(Extracted data entries)
────────────────────────────────────────
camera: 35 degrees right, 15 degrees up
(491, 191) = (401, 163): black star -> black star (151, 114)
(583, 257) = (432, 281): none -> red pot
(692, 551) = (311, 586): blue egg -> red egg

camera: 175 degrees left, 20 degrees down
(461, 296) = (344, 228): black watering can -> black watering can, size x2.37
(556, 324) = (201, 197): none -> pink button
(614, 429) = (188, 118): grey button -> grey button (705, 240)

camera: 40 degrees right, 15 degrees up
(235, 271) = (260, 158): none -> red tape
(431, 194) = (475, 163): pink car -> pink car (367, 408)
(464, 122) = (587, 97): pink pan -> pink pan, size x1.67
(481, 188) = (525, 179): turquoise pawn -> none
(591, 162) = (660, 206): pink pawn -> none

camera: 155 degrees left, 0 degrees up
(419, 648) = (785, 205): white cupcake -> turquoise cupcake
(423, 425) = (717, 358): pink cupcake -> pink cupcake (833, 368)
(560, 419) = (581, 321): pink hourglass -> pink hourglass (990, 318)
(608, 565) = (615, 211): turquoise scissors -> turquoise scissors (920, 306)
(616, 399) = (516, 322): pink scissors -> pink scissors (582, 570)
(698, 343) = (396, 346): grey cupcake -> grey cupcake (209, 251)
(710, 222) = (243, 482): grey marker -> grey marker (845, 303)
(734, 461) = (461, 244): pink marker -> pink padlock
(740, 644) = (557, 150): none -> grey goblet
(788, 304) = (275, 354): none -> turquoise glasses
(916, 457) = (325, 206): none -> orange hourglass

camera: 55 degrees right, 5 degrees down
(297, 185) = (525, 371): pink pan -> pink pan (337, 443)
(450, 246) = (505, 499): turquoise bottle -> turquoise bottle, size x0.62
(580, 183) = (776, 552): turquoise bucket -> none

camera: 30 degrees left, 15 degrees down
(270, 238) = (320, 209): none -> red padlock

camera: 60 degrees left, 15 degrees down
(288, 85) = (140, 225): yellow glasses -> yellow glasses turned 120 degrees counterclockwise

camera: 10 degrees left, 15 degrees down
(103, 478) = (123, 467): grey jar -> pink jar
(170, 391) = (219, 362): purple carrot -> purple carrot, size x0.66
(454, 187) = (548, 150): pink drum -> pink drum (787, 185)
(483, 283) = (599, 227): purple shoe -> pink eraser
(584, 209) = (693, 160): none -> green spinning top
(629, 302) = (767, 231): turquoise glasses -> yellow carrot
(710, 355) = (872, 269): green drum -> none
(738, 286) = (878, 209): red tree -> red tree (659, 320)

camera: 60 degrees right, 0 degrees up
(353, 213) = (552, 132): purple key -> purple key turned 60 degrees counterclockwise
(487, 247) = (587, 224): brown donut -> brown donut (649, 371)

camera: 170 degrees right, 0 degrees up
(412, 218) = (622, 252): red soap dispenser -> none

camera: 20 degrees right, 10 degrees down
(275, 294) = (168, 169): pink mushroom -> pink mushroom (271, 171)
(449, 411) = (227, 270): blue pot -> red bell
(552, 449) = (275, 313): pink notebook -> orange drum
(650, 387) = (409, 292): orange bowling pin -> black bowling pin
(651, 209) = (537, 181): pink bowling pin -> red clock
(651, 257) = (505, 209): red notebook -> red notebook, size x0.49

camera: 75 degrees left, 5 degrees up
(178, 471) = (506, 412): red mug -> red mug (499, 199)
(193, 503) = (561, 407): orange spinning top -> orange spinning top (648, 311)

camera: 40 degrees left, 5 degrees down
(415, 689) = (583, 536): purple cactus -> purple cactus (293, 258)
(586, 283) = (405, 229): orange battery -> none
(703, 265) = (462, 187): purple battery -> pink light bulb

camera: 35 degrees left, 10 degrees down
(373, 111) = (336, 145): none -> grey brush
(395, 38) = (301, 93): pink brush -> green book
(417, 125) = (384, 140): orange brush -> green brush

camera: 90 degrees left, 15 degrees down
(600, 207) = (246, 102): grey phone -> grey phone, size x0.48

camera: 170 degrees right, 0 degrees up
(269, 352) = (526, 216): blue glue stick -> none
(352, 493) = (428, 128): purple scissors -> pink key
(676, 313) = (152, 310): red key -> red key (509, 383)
────────────────────────────────────────
=== ASSIGNED TASK ===
What is needed here is one number: how many lines of the entries hold the string "spinning".

=== RESPONSE TO THE TASK ===
2